Records for this exercise>

Content starts

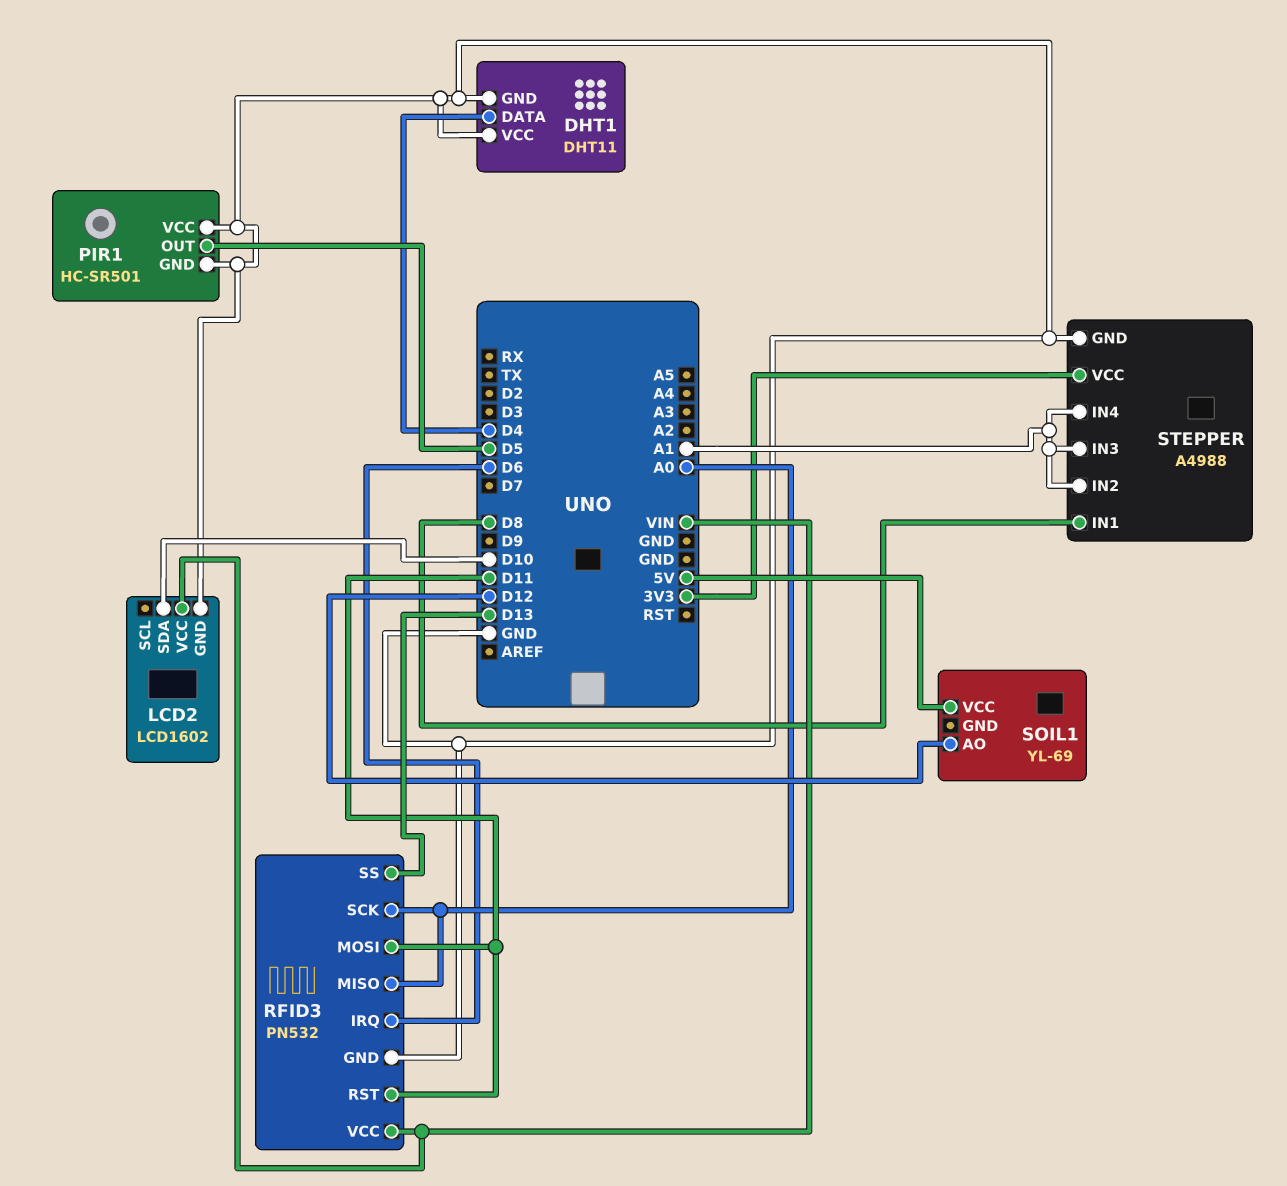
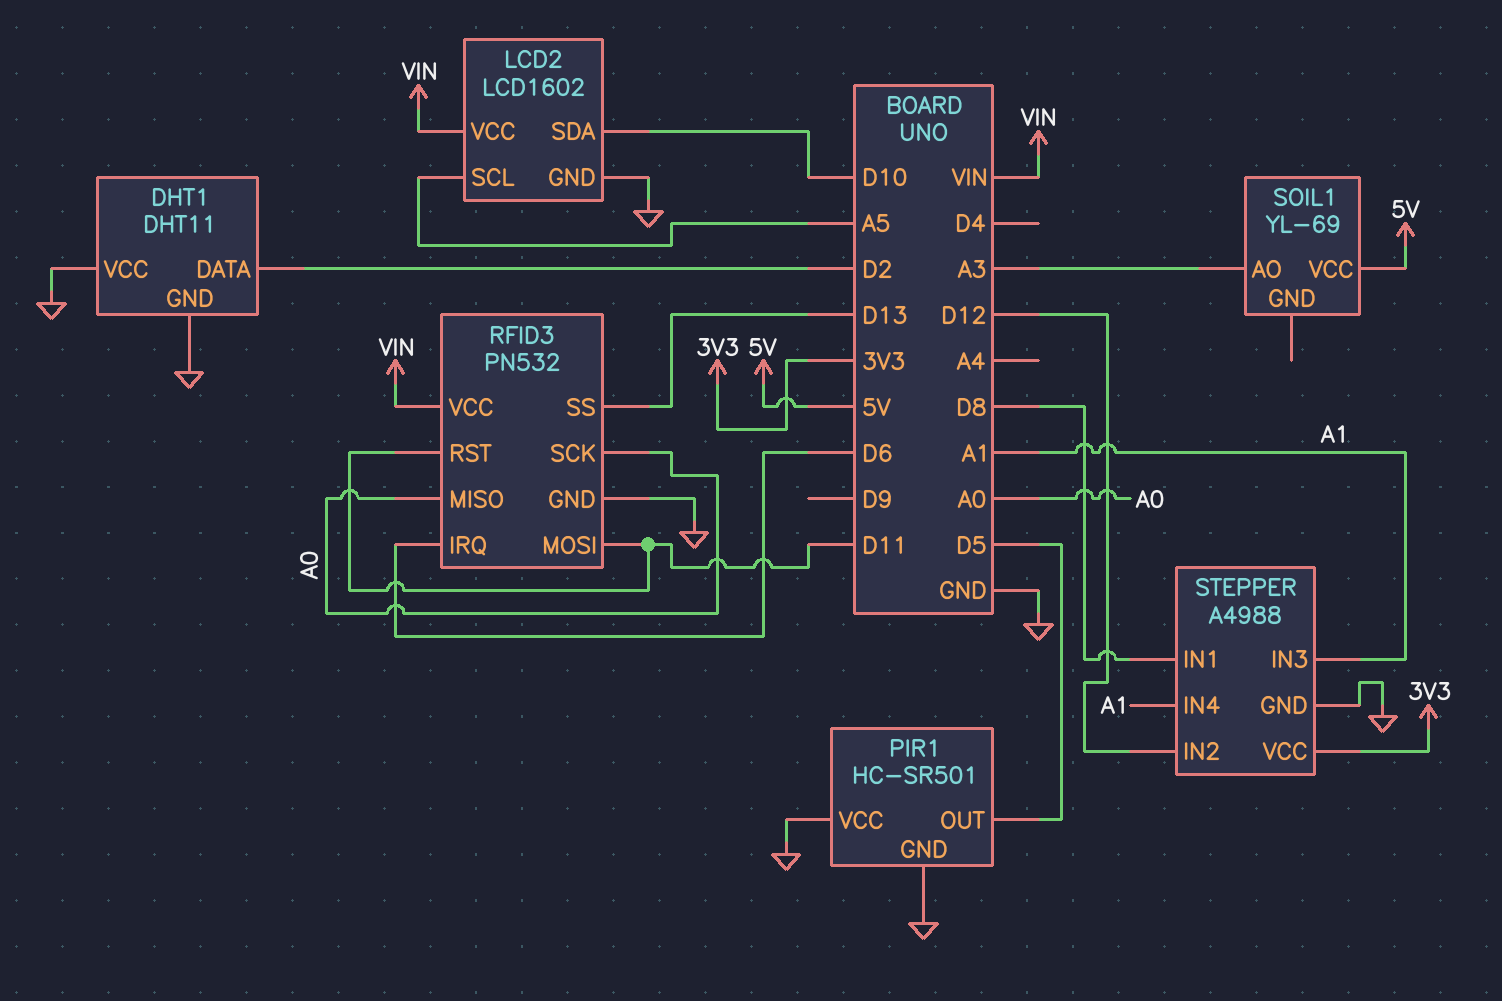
DHT1 pin DATA: D4 -> D2
LCD2 pin SCL: none -> A5
SOIL1 pin AO: D12 -> A3
STEPPER pin IN2: A1 -> D12

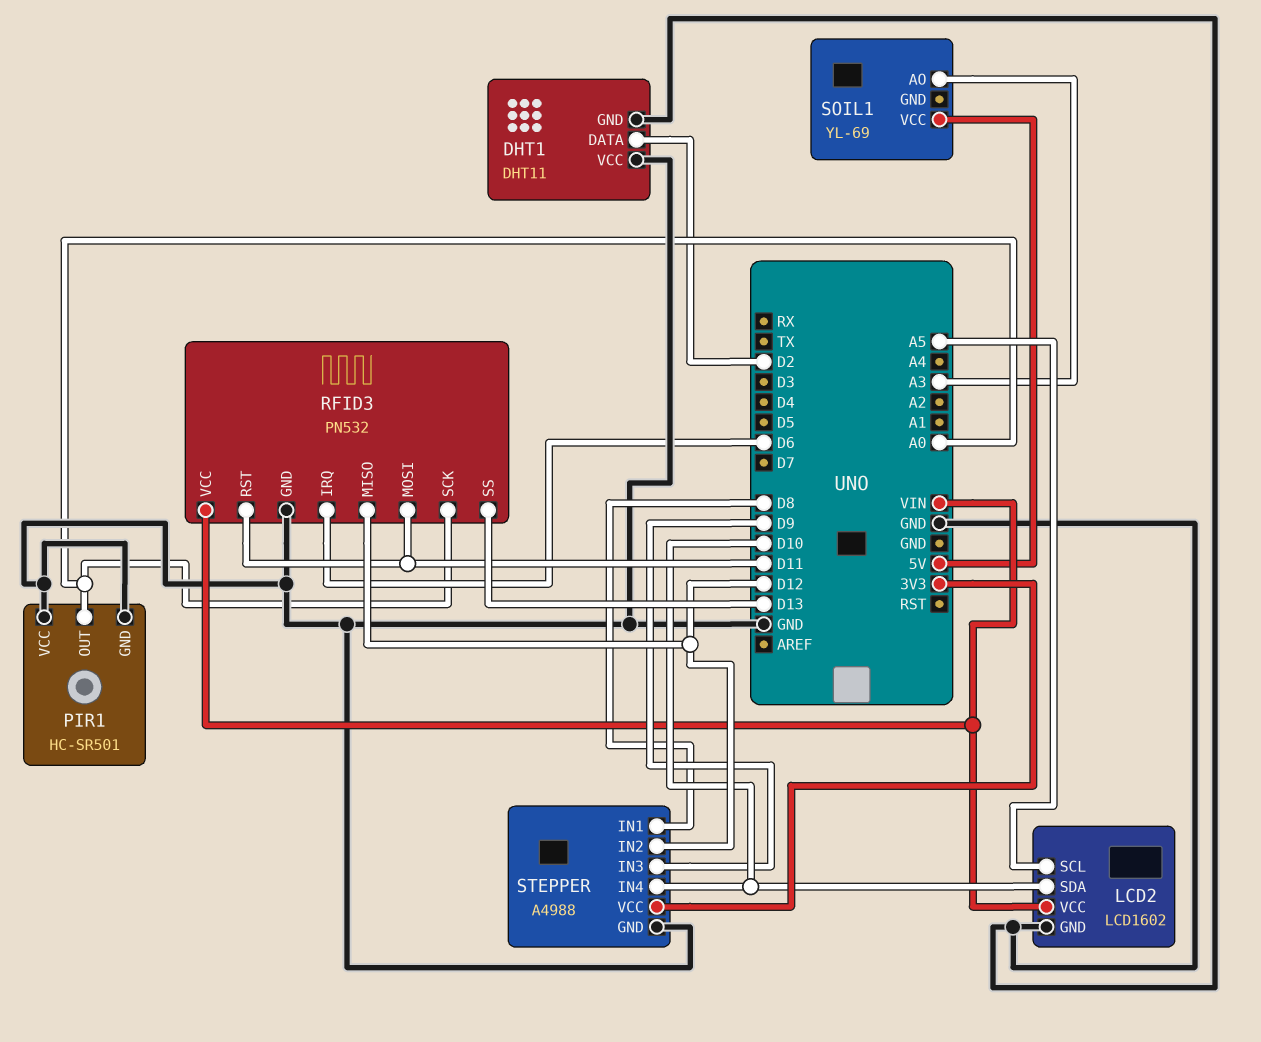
PIR1 pin OUT: D5 -> A0
RFID3 pin MISO: A0 -> D12
STEPPER pin IN3: A1 -> D9
STEPPER pin IN4: A1 -> D10

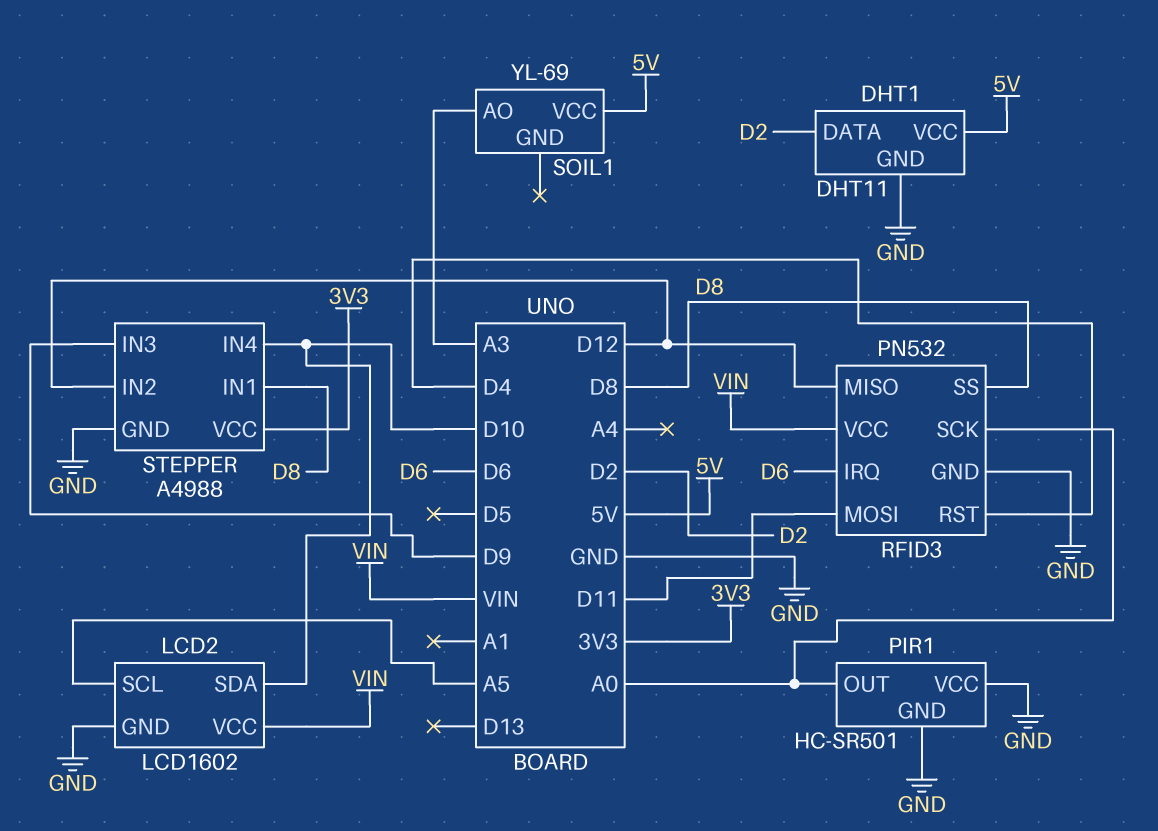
DHT1 pin VCC: GND -> 5V
RFID3 pin RST: D11 -> D4
RFID3 pin SS: D13 -> D8

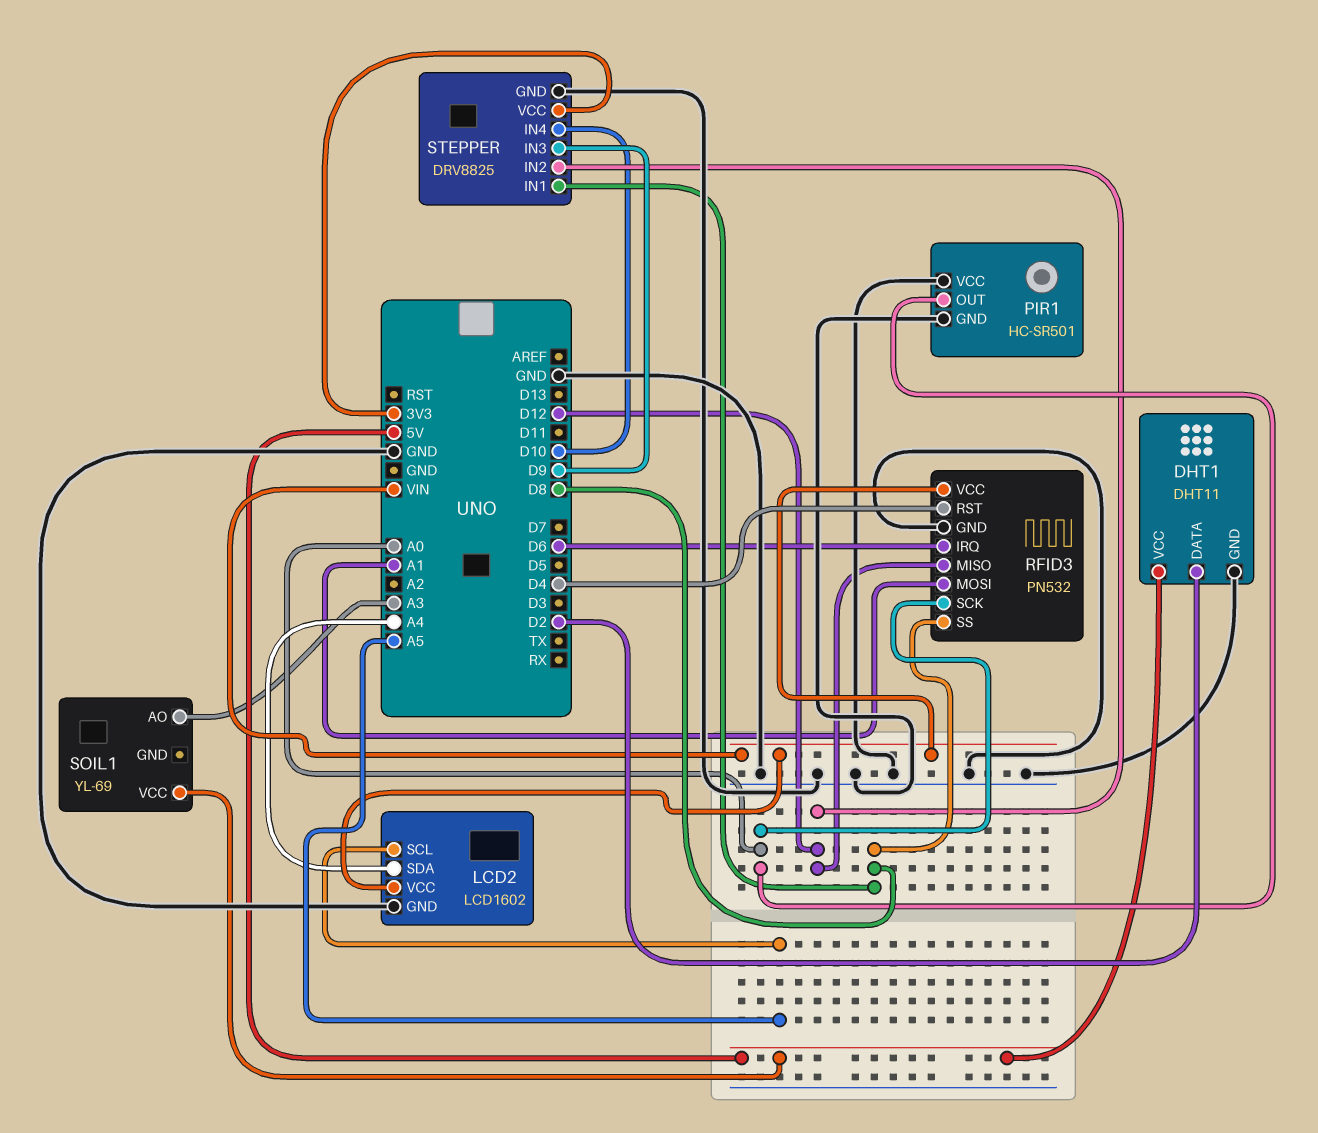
LCD2 pin SDA: D10 -> A4
RFID3 pin MOSI: D11 -> A1
STEPPER: A4988 -> DRV8825

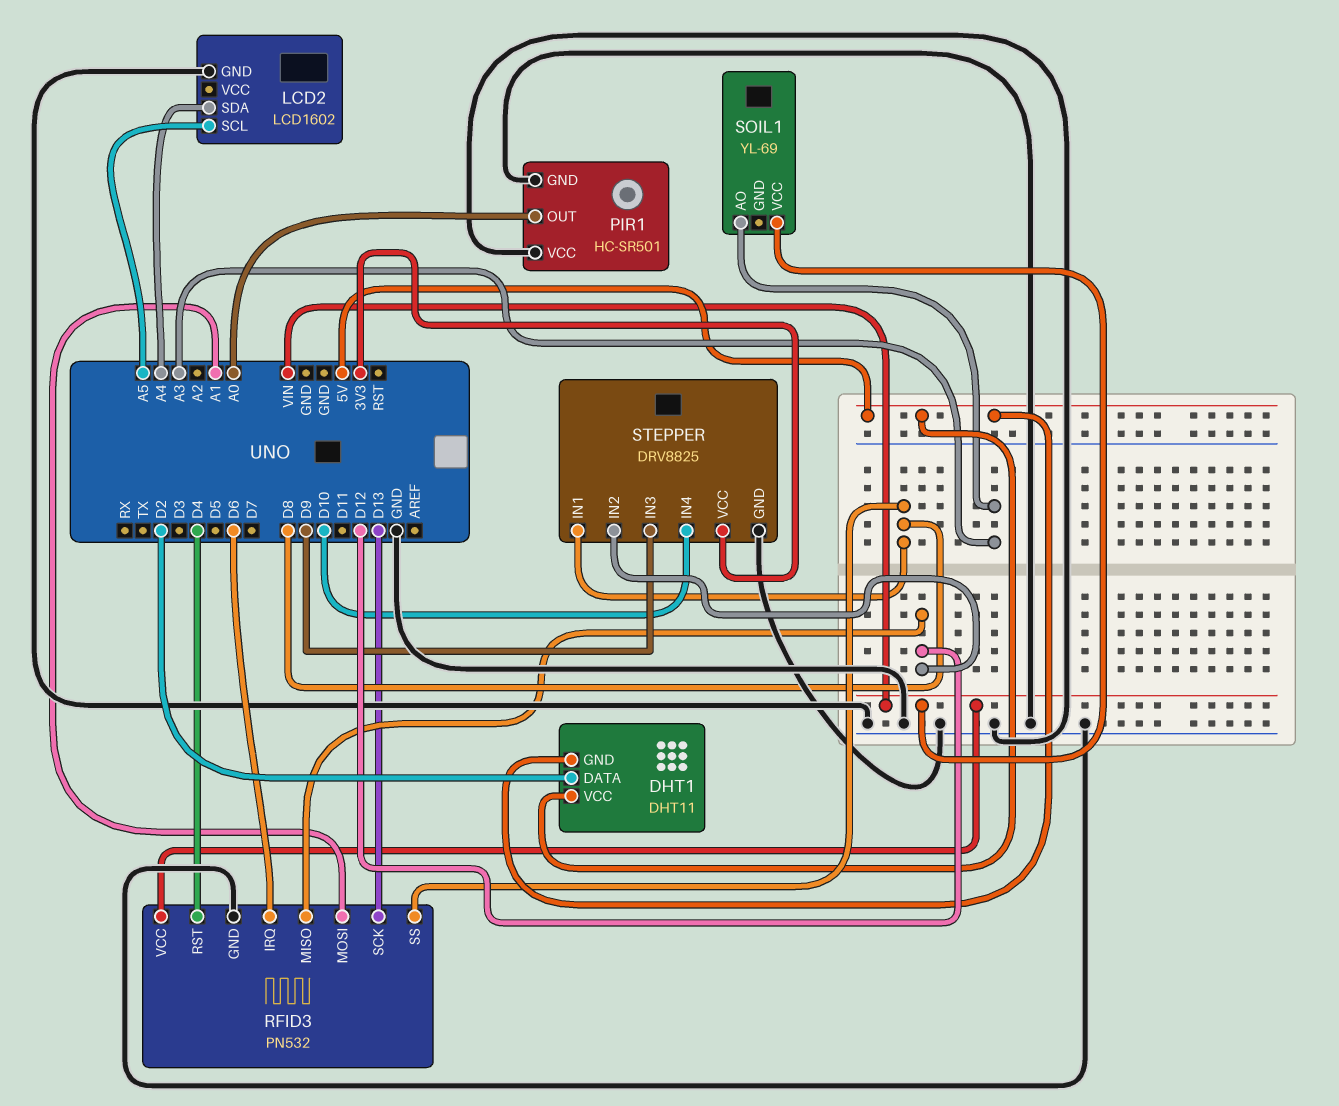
DHT1 pin GND: GND -> 5V
LCD2 pin VCC: VIN -> none
RFID3 pin SCK: A0 -> D13
SOIL1 pin VCC: 5V -> VIN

Content ends

Exercise details>
Check each line above for the word "none" and copy the ones that have it.

Response>
LCD2 pin SCL: none -> A5
LCD2 pin VCC: VIN -> none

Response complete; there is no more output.